Scene edit records »
------
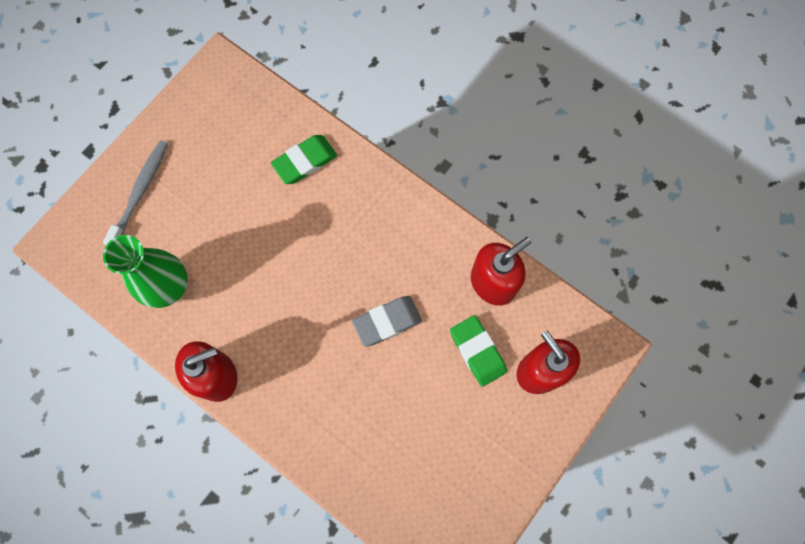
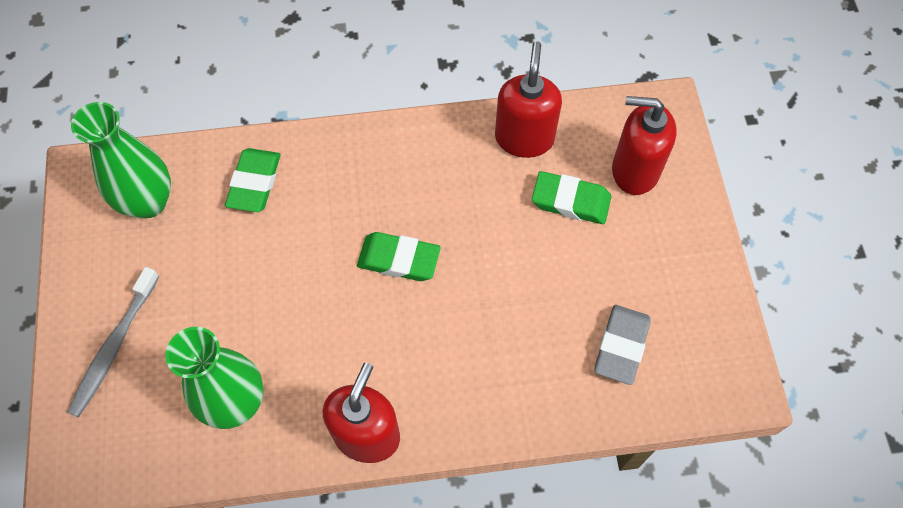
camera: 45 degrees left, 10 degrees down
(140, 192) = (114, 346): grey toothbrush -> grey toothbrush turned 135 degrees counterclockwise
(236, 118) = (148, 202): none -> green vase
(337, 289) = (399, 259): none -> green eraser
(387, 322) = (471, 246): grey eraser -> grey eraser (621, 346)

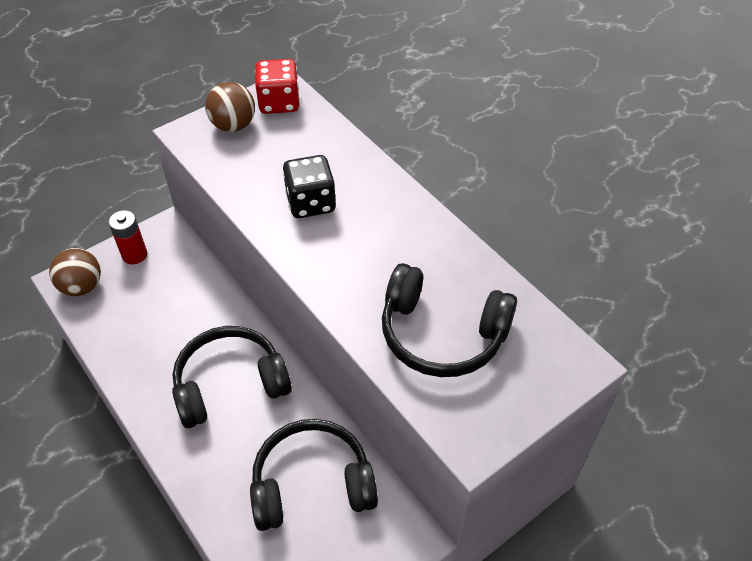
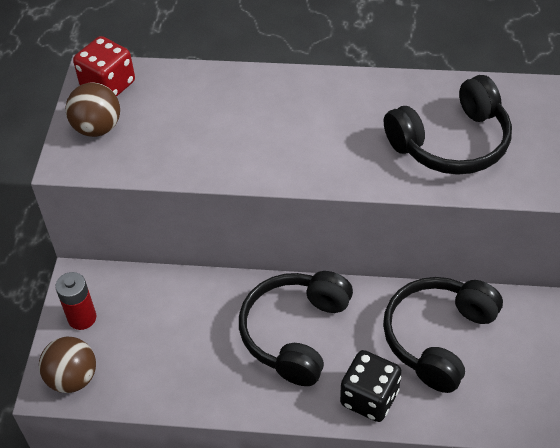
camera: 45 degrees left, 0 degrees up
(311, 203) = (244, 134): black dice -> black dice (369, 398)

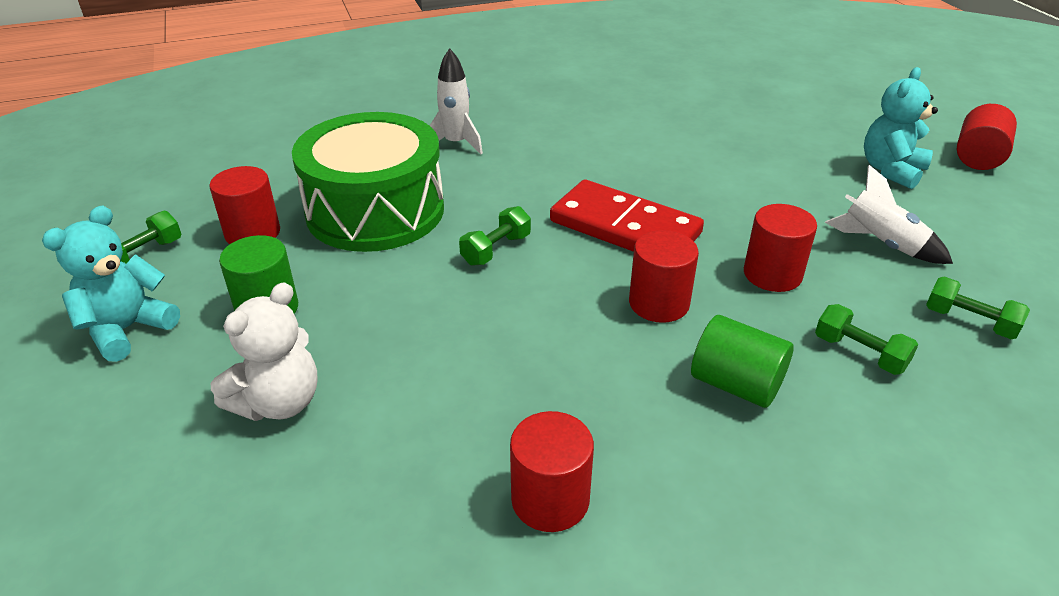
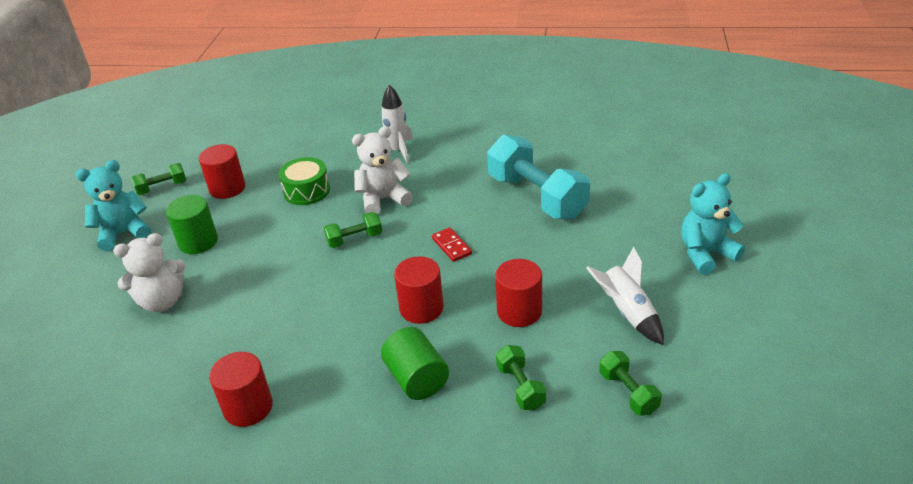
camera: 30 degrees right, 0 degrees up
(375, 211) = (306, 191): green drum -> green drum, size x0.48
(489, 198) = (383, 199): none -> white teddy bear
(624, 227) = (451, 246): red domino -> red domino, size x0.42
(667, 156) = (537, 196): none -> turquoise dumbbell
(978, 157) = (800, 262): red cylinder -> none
------
Return, from the entries, each line that holds "none".

EXERCISE RESULT »
(236, 118) = (148, 202): none -> green vase
(337, 289) = (399, 259): none -> green eraser
(489, 198) = (383, 199): none -> white teddy bear
(667, 156) = (537, 196): none -> turquoise dumbbell
(978, 157) = (800, 262): red cylinder -> none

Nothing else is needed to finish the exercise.